Activity: Exactly as given, output all the records that follow.

Source data:
Start of Block

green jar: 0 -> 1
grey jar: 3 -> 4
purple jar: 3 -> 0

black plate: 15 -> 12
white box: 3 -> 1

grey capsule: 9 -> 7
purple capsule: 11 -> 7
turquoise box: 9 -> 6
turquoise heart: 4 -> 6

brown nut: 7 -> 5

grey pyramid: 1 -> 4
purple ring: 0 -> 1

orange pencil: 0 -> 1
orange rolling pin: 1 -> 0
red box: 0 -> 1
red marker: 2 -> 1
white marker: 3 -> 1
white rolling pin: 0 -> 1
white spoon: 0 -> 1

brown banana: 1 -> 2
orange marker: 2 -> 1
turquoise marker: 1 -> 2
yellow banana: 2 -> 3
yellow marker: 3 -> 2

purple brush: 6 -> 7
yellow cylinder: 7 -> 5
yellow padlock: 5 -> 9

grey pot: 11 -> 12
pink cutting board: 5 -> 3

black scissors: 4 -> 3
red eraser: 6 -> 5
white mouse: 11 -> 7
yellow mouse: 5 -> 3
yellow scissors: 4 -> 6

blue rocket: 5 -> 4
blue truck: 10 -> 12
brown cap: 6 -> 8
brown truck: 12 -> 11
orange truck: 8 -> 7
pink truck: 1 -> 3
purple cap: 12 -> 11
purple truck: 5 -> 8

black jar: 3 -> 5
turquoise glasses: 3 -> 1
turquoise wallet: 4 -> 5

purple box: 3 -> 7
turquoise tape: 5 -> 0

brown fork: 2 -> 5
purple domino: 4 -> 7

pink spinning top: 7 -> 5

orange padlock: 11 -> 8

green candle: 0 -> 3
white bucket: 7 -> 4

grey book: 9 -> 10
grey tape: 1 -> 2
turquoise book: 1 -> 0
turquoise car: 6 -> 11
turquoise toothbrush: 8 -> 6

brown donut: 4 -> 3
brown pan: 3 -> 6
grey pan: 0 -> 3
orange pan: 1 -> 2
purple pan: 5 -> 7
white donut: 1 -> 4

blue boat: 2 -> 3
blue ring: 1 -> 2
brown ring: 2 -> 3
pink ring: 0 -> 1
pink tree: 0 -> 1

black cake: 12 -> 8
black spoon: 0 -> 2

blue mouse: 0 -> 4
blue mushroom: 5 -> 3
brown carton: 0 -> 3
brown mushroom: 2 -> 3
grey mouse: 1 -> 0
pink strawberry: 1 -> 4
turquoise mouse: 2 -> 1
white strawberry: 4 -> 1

End of Block

Answer box:
green jar: 0 -> 1
grey jar: 3 -> 4
purple jar: 3 -> 0

black plate: 15 -> 12
white box: 3 -> 1

grey capsule: 9 -> 7
purple capsule: 11 -> 7
turquoise box: 9 -> 6
turquoise heart: 4 -> 6

brown nut: 7 -> 5

grey pyramid: 1 -> 4
purple ring: 0 -> 1

orange pencil: 0 -> 1
orange rolling pin: 1 -> 0
red box: 0 -> 1
red marker: 2 -> 1
white marker: 3 -> 1
white rolling pin: 0 -> 1
white spoon: 0 -> 1

brown banana: 1 -> 2
orange marker: 2 -> 1
turquoise marker: 1 -> 2
yellow banana: 2 -> 3
yellow marker: 3 -> 2

purple brush: 6 -> 7
yellow cylinder: 7 -> 5
yellow padlock: 5 -> 9

grey pot: 11 -> 12
pink cutting board: 5 -> 3

black scissors: 4 -> 3
red eraser: 6 -> 5
white mouse: 11 -> 7
yellow mouse: 5 -> 3
yellow scissors: 4 -> 6

blue rocket: 5 -> 4
blue truck: 10 -> 12
brown cap: 6 -> 8
brown truck: 12 -> 11
orange truck: 8 -> 7
pink truck: 1 -> 3
purple cap: 12 -> 11
purple truck: 5 -> 8

black jar: 3 -> 5
turquoise glasses: 3 -> 1
turquoise wallet: 4 -> 5

purple box: 3 -> 7
turquoise tape: 5 -> 0

brown fork: 2 -> 5
purple domino: 4 -> 7

pink spinning top: 7 -> 5

orange padlock: 11 -> 8

green candle: 0 -> 3
white bucket: 7 -> 4

grey book: 9 -> 10
grey tape: 1 -> 2
turquoise book: 1 -> 0
turquoise car: 6 -> 11
turquoise toothbrush: 8 -> 6

brown donut: 4 -> 3
brown pan: 3 -> 6
grey pan: 0 -> 3
orange pan: 1 -> 2
purple pan: 5 -> 7
white donut: 1 -> 4

blue boat: 2 -> 3
blue ring: 1 -> 2
brown ring: 2 -> 3
pink ring: 0 -> 1
pink tree: 0 -> 1

black cake: 12 -> 8
black spoon: 0 -> 2

blue mouse: 0 -> 4
blue mushroom: 5 -> 3
brown carton: 0 -> 3
brown mushroom: 2 -> 3
grey mouse: 1 -> 0
pink strawberry: 1 -> 4
turquoise mouse: 2 -> 1
white strawberry: 4 -> 1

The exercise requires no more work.